Your instructions — Take the entries below and reproduce them word for word.

Data shown —
——————
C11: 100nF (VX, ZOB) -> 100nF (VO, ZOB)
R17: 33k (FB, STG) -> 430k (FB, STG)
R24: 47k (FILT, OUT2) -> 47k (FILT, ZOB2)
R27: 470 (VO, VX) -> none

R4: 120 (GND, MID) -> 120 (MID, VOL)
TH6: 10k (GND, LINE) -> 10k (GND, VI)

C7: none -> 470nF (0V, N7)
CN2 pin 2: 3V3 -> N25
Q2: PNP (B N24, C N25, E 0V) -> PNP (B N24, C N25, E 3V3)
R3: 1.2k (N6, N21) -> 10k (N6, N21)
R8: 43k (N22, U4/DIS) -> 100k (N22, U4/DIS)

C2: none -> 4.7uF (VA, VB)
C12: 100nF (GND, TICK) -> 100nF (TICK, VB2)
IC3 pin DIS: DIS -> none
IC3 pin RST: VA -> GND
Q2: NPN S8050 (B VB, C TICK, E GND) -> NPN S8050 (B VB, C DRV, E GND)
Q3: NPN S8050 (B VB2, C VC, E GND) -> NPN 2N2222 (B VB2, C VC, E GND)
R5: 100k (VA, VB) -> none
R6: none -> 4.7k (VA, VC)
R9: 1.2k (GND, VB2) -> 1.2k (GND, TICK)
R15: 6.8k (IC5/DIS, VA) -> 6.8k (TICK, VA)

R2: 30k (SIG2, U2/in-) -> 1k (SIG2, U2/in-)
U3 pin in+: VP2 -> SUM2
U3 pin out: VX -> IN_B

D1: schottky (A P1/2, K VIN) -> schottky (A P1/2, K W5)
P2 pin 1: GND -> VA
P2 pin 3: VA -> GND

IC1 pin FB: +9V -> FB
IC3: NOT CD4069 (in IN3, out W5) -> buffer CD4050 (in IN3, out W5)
——————
Answer to the problem —
C11: 100nF (VX, ZOB) -> 100nF (VO, ZOB)
R17: 33k (FB, STG) -> 430k (FB, STG)
R24: 47k (FILT, OUT2) -> 47k (FILT, ZOB2)
R27: 470 (VO, VX) -> none

R4: 120 (GND, MID) -> 120 (MID, VOL)
TH6: 10k (GND, LINE) -> 10k (GND, VI)

C7: none -> 470nF (0V, N7)
CN2 pin 2: 3V3 -> N25
Q2: PNP (B N24, C N25, E 0V) -> PNP (B N24, C N25, E 3V3)
R3: 1.2k (N6, N21) -> 10k (N6, N21)
R8: 43k (N22, U4/DIS) -> 100k (N22, U4/DIS)

C2: none -> 4.7uF (VA, VB)
C12: 100nF (GND, TICK) -> 100nF (TICK, VB2)
IC3 pin DIS: DIS -> none
IC3 pin RST: VA -> GND
Q2: NPN S8050 (B VB, C TICK, E GND) -> NPN S8050 (B VB, C DRV, E GND)
Q3: NPN S8050 (B VB2, C VC, E GND) -> NPN 2N2222 (B VB2, C VC, E GND)
R5: 100k (VA, VB) -> none
R6: none -> 4.7k (VA, VC)
R9: 1.2k (GND, VB2) -> 1.2k (GND, TICK)
R15: 6.8k (IC5/DIS, VA) -> 6.8k (TICK, VA)

R2: 30k (SIG2, U2/in-) -> 1k (SIG2, U2/in-)
U3 pin in+: VP2 -> SUM2
U3 pin out: VX -> IN_B

D1: schottky (A P1/2, K VIN) -> schottky (A P1/2, K W5)
P2 pin 1: GND -> VA
P2 pin 3: VA -> GND

IC1 pin FB: +9V -> FB
IC3: NOT CD4069 (in IN3, out W5) -> buffer CD4050 (in IN3, out W5)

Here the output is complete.